> _Exercise description_: Transcribe the following entries word for word. End with the line where "The second view gained the purple" appears.

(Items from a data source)
################
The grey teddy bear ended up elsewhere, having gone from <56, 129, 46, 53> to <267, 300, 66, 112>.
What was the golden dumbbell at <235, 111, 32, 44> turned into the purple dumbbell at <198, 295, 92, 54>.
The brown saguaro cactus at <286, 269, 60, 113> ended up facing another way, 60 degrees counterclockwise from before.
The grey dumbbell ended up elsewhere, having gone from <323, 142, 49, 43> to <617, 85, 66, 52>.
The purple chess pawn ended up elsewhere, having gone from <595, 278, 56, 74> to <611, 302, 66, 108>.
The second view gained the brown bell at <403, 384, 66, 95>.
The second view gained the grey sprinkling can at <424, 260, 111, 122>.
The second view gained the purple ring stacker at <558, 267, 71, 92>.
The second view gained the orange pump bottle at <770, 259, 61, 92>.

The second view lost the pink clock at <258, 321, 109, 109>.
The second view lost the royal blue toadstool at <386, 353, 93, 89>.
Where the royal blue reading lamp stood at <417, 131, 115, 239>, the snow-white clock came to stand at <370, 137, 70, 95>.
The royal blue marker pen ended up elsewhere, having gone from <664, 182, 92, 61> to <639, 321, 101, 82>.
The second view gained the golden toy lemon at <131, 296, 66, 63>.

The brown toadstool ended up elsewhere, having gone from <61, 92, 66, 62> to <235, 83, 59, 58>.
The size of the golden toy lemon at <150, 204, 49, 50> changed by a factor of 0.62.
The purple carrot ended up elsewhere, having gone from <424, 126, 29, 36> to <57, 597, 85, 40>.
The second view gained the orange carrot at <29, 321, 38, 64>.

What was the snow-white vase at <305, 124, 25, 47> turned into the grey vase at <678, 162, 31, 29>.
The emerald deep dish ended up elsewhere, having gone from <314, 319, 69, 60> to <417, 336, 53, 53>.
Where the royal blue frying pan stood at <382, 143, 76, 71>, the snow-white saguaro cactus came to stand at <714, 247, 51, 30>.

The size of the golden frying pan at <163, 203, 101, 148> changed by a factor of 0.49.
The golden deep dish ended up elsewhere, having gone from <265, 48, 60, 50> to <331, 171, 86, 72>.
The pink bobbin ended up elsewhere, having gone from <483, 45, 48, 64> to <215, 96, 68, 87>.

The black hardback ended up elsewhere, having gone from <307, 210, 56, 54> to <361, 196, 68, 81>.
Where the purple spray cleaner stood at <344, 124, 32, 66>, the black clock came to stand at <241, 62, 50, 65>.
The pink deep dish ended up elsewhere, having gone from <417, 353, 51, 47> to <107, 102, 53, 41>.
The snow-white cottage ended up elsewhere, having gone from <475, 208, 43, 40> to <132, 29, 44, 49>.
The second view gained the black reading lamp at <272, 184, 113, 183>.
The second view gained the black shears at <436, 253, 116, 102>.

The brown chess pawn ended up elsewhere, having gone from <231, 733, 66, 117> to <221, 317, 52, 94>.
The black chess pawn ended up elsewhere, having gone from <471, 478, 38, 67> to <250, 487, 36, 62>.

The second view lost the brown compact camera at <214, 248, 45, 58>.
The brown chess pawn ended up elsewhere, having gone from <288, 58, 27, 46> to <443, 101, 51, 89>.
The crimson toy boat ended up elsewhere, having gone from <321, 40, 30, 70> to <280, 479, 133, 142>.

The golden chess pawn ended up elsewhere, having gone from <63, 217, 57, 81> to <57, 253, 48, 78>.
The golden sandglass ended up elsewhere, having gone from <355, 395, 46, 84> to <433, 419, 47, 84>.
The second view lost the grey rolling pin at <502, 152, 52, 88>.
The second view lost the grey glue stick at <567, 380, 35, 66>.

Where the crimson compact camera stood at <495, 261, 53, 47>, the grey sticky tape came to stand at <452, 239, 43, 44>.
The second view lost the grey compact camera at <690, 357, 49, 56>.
################
> _Response area_:
The grey teddy bear ended up elsewhere, having gone from <56, 129, 46, 53> to <267, 300, 66, 112>.
What was the golden dumbbell at <235, 111, 32, 44> turned into the purple dumbbell at <198, 295, 92, 54>.
The brown saguaro cactus at <286, 269, 60, 113> ended up facing another way, 60 degrees counterclockwise from before.
The grey dumbbell ended up elsewhere, having gone from <323, 142, 49, 43> to <617, 85, 66, 52>.
The purple chess pawn ended up elsewhere, having gone from <595, 278, 56, 74> to <611, 302, 66, 108>.
The second view gained the brown bell at <403, 384, 66, 95>.
The second view gained the grey sprinkling can at <424, 260, 111, 122>.
The second view gained the purple ring stacker at <558, 267, 71, 92>.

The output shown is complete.